• WORK TASK: Retype the entries below exactly, and keep every picture out of your version.

• THE INPUT:
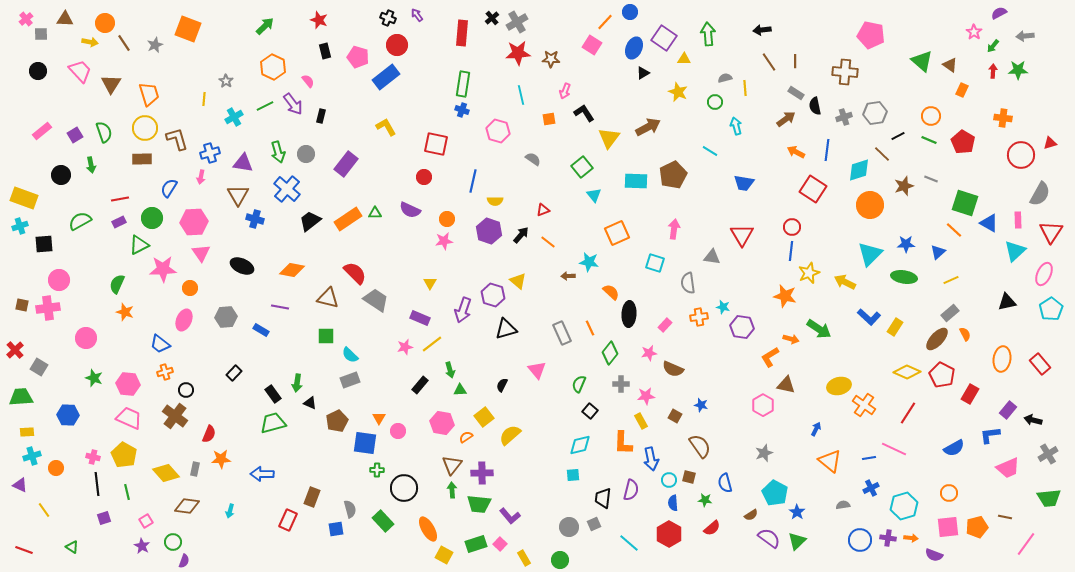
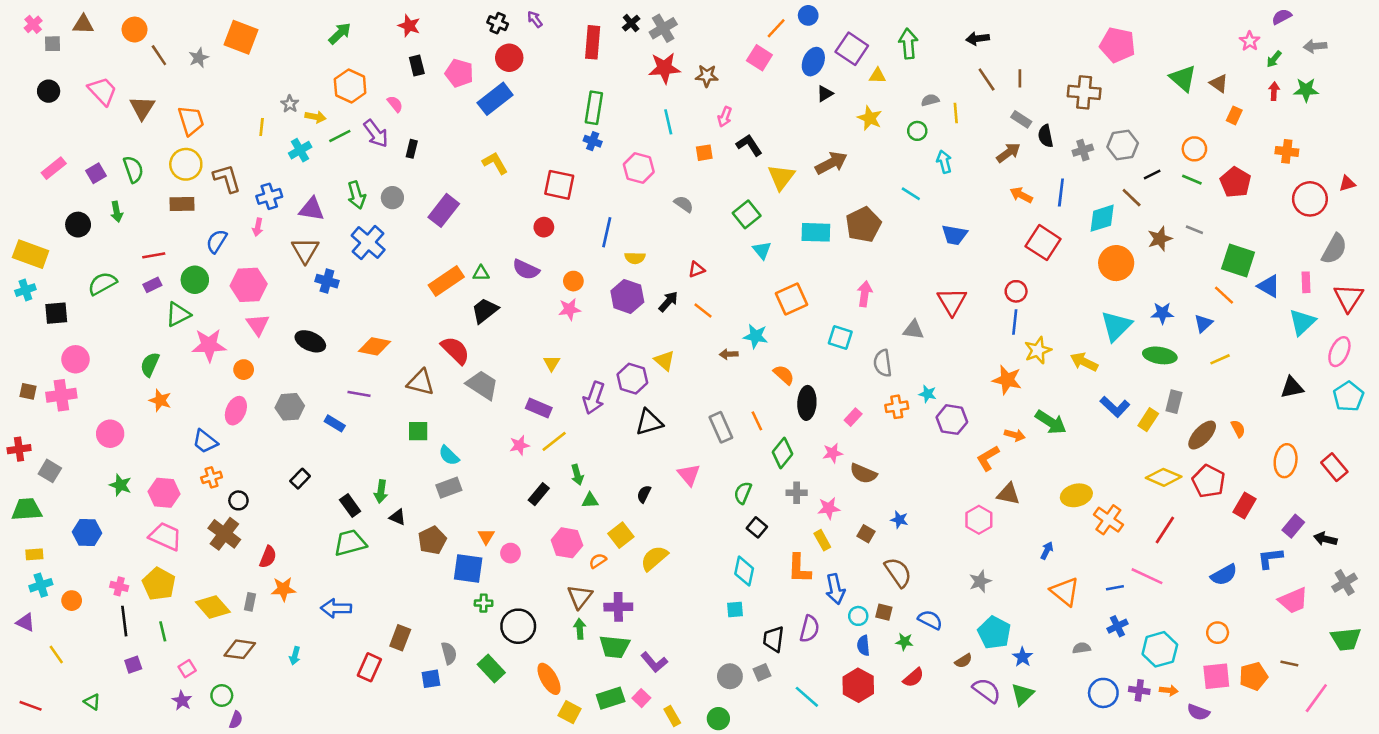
yellow arrow: (90, 42) -> (315, 117), moved
black trapezoid: (310, 221) -> (485, 311), moved
gray rectangle: (950, 313) -> (1174, 402), moved, turned -36
red cross: (15, 350) -> (19, 449), turned 36
cyan diamond: (580, 445) -> (744, 571), turned -65
blue semicircle: (725, 483) -> (930, 620), turned 132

• WRITTEN REPLY:
yellow arrow: (90, 42) -> (315, 117), moved
black trapezoid: (310, 221) -> (485, 311), moved
gray rectangle: (950, 313) -> (1174, 402), moved, turned -36
red cross: (15, 350) -> (19, 449), turned 36
cyan diamond: (580, 445) -> (744, 571), turned -65
blue semicircle: (725, 483) -> (930, 620), turned 132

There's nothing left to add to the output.